*Exercise brief*:
What follows is a set of records. Copy them exactly and leave out the images.

*** Begin section ***

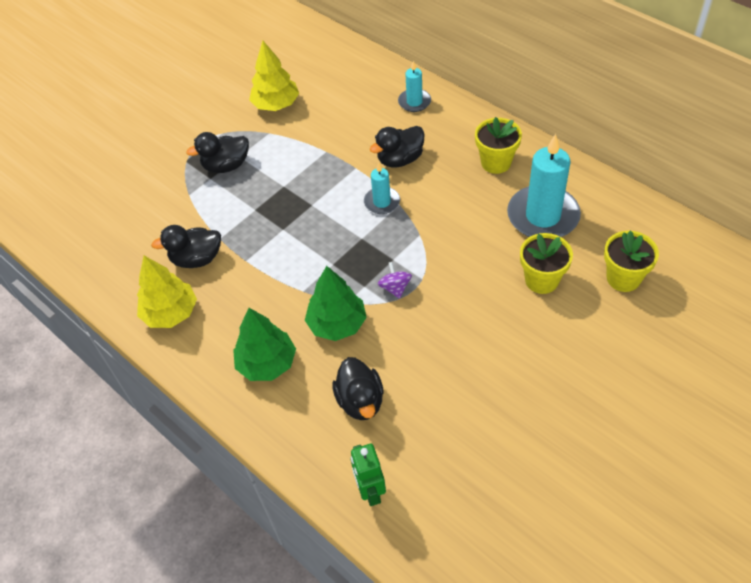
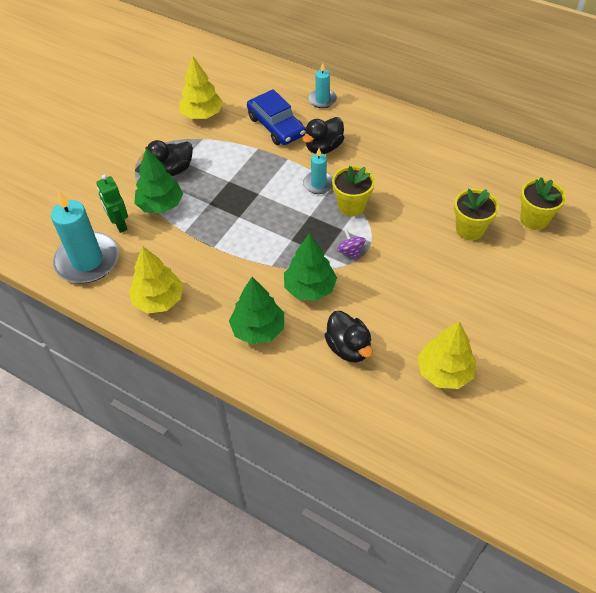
camera: 15 degrees left, 0 degrees up
(197, 259) = (169, 251): black duck -> none
(202, 204) = (160, 205): none -> green tree
(353, 128) = (276, 126): none -> blue car
(370, 491) = (378, 419): green robot -> green robot (119, 224)
(462, 447) = (444, 372): none -> yellow tree
(496, 162) = (405, 141): yellow flower pot -> yellow flower pot (351, 206)
(543, 216) = (455, 179): turquoise candle -> turquoise candle (87, 261)

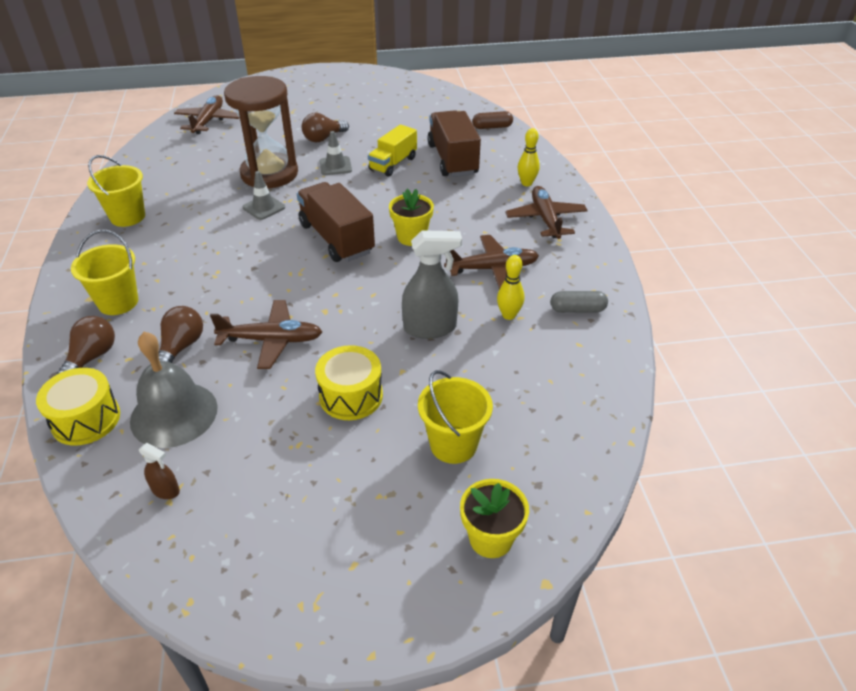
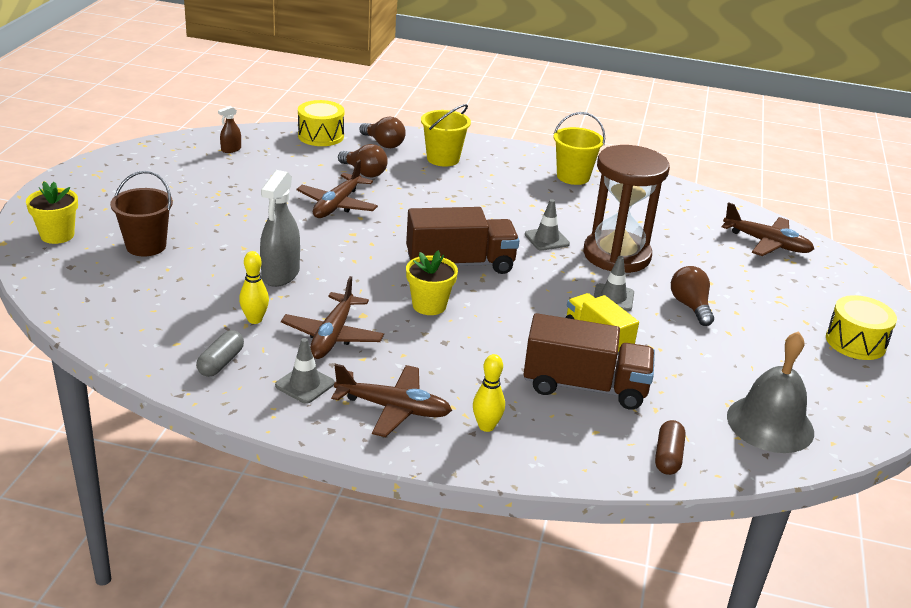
camera: 110 degrees right, 10 degrees down
(174, 414) = (295, 160): grey bell -> grey bell (770, 424)
(351, 396) = (241, 221): yellow drum -> yellow drum (855, 342)
(453, 444) = (146, 246): yellow bucket -> brown bucket
(560, 261) = (305, 384): none -> grey traffic cone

*** End section ***

*Output for this exercise*:
camera: 15 degrees left, 0 degrees up
(197, 259) = (169, 251): black duck -> none
(202, 204) = (160, 205): none -> green tree
(353, 128) = (276, 126): none -> blue car
(370, 491) = (378, 419): green robot -> green robot (119, 224)
(462, 447) = (444, 372): none -> yellow tree
(496, 162) = (405, 141): yellow flower pot -> yellow flower pot (351, 206)
(543, 216) = (455, 179): turquoise candle -> turquoise candle (87, 261)

camera: 110 degrees right, 10 degrees down
(174, 414) = (295, 160): grey bell -> grey bell (770, 424)
(351, 396) = (241, 221): yellow drum -> yellow drum (855, 342)
(453, 444) = (146, 246): yellow bucket -> brown bucket
(560, 261) = (305, 384): none -> grey traffic cone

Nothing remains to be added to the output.